What to work on:
Look through the material below and give the number of lines holding "white", with no other words.

+++

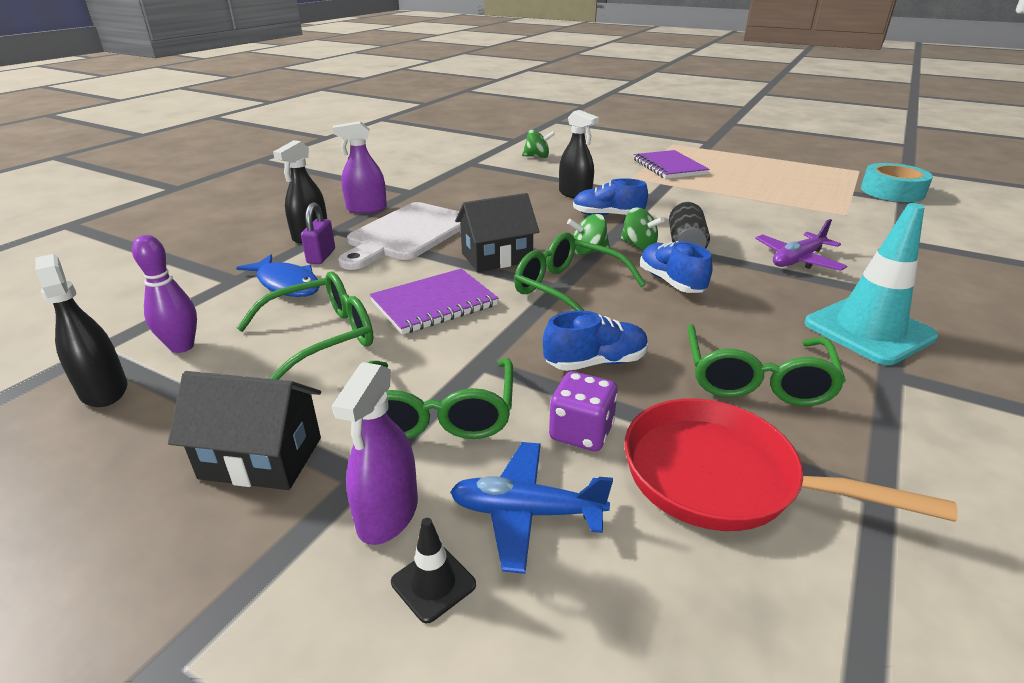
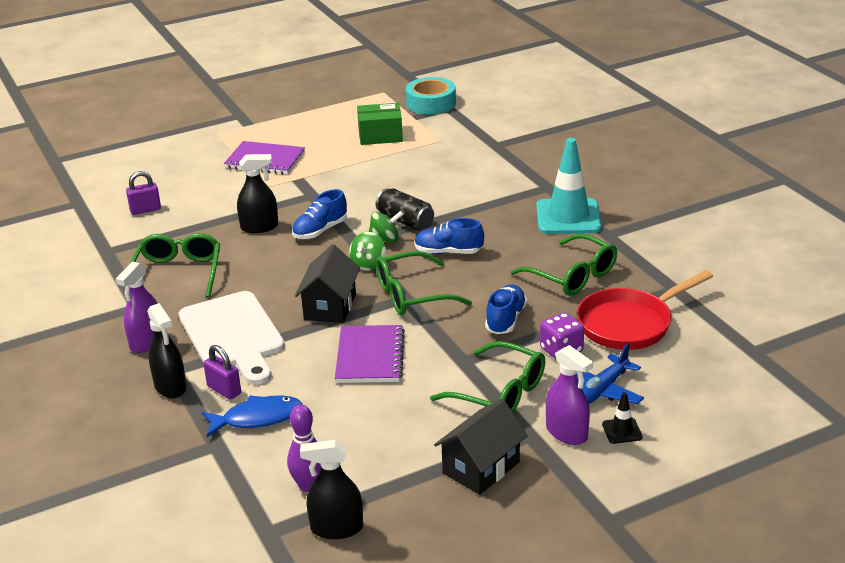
camera: 55 degrees left, 0 degrees up
(321, 337) = (364, 418): green glasses -> green glasses (178, 273)
(537, 157) = (145, 210): green spinning top -> purple padlock
(794, 190) = (380, 135): none -> green box
(797, 260) = (475, 193): purple plane -> none

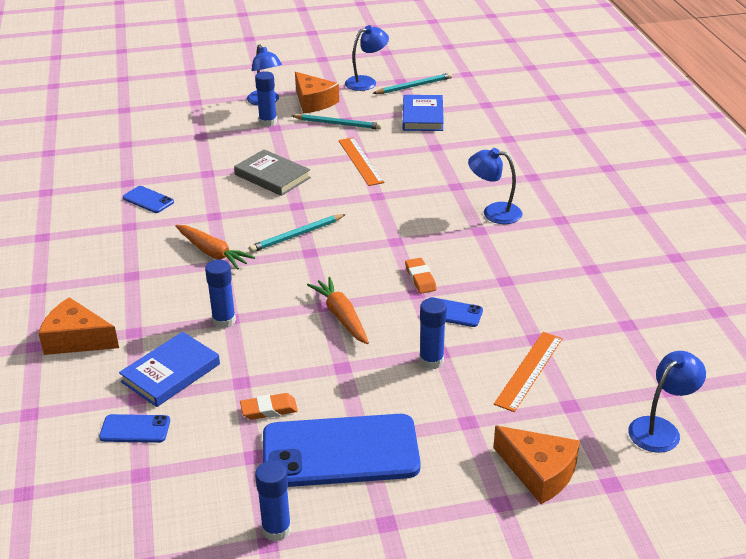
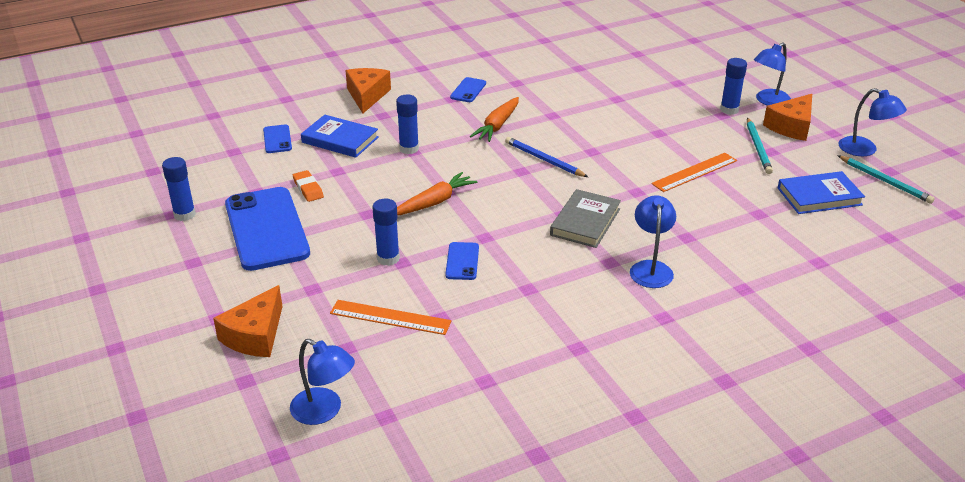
camera: 75 degrees right, 0 degrees up
(148, 200) = (558, 82): blue phone -> blue phone (468, 90)
(272, 176) = (633, 130): grey book -> grey book (585, 222)
(297, 235) = (544, 160): turquoise pencil -> blue pencil
(420, 278) = (508, 236): orange eraser -> none

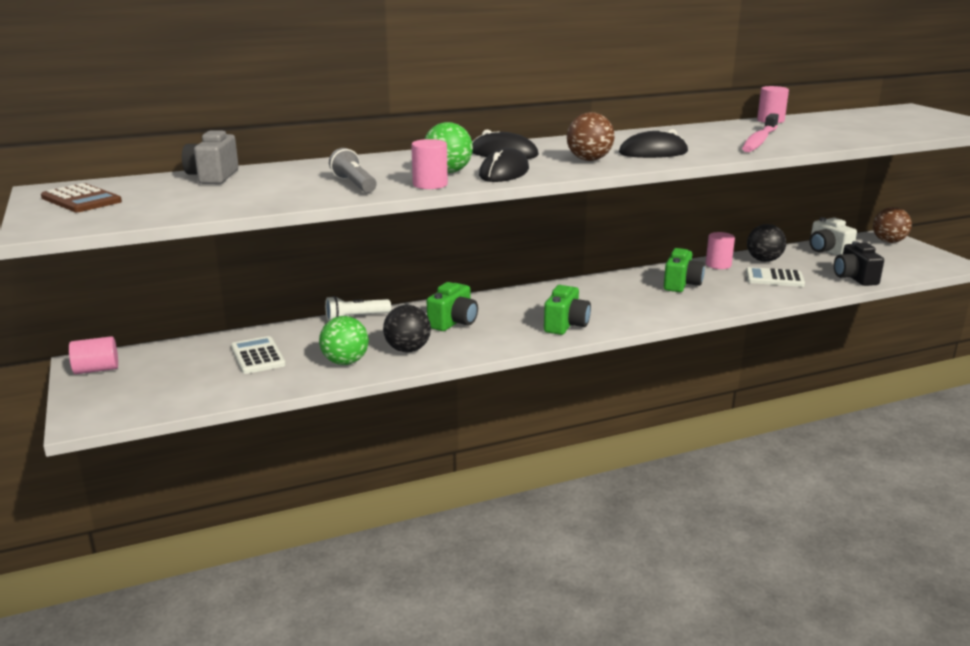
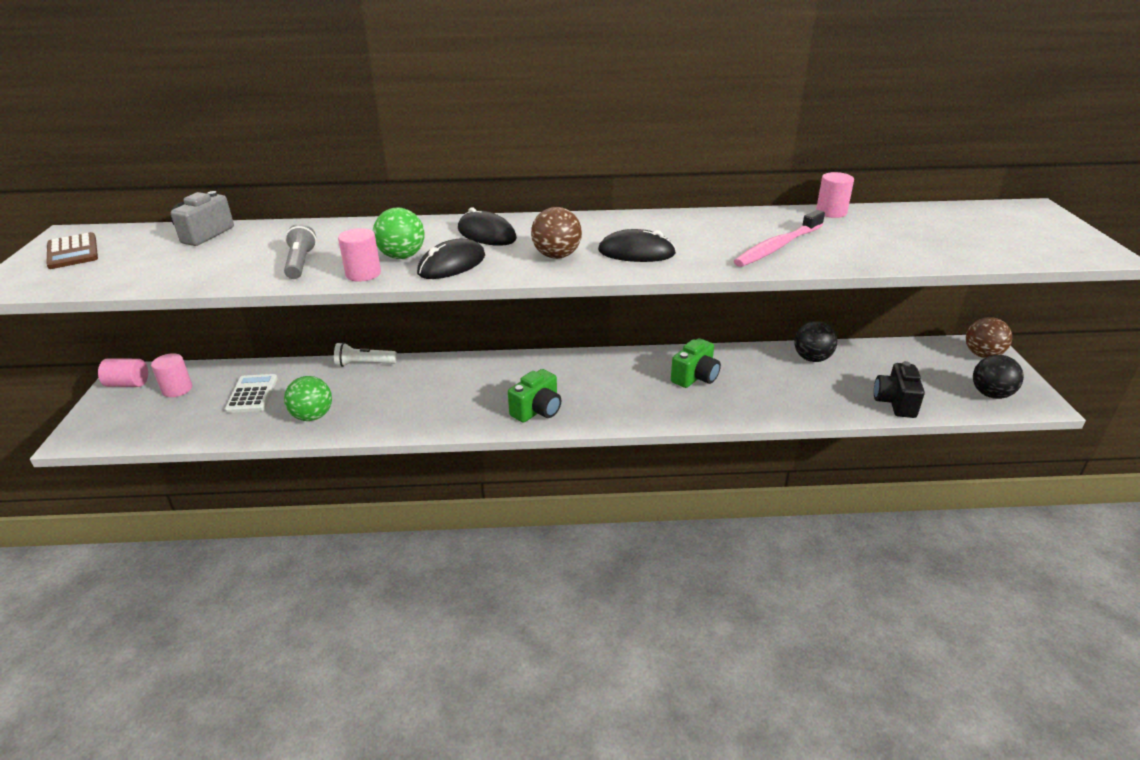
camera: 20 degrees right, 10 degrees up
(407, 350) = (374, 412): black ball -> black ball (990, 394)
(453, 322) = (440, 386): green camera -> none
(718, 265) = (756, 356): pink cylinder -> pink cylinder (177, 389)
(774, 278) = (802, 386): white calculator -> none
(827, 251) = (896, 357): white camera -> none

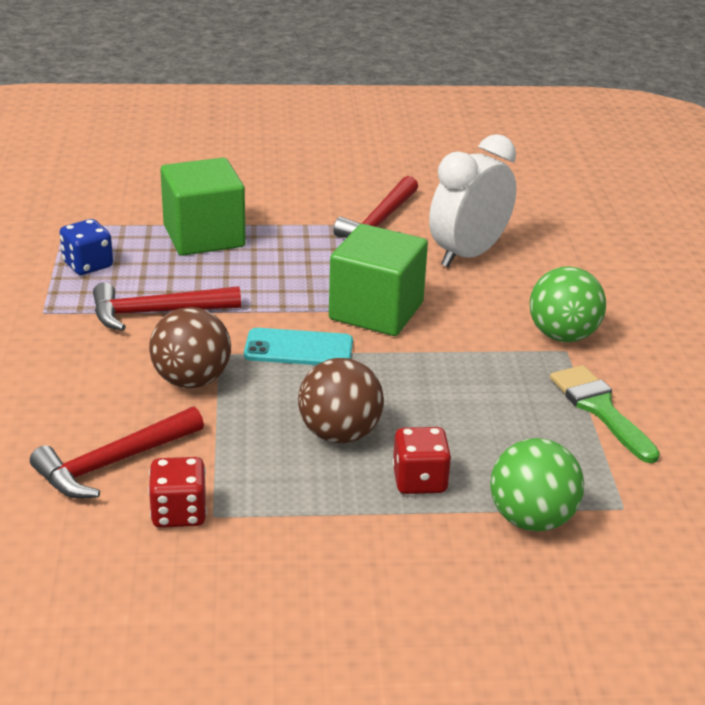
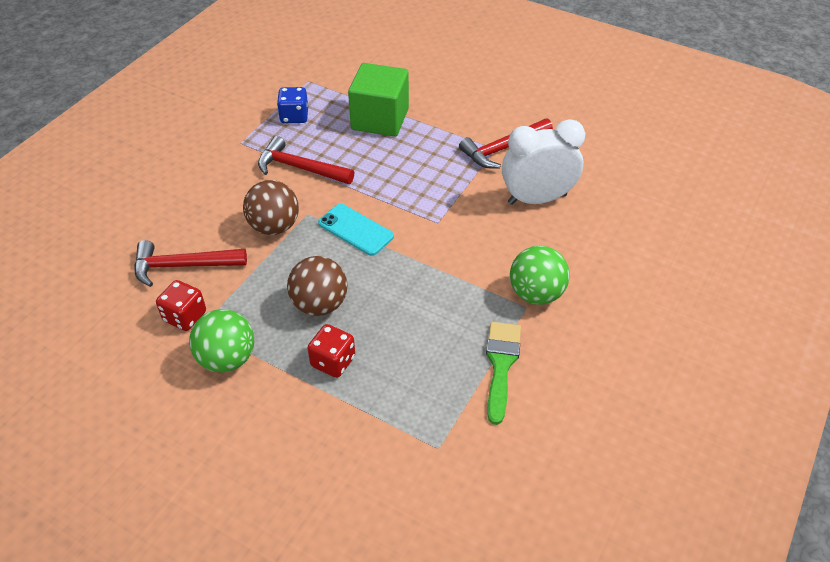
camera: 35 degrees right, 15 degrees up
(376, 311) = (430, 221): green cube -> none
(531, 519) = (371, 425): green ball -> green ball (227, 359)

+++

Expected answer:
2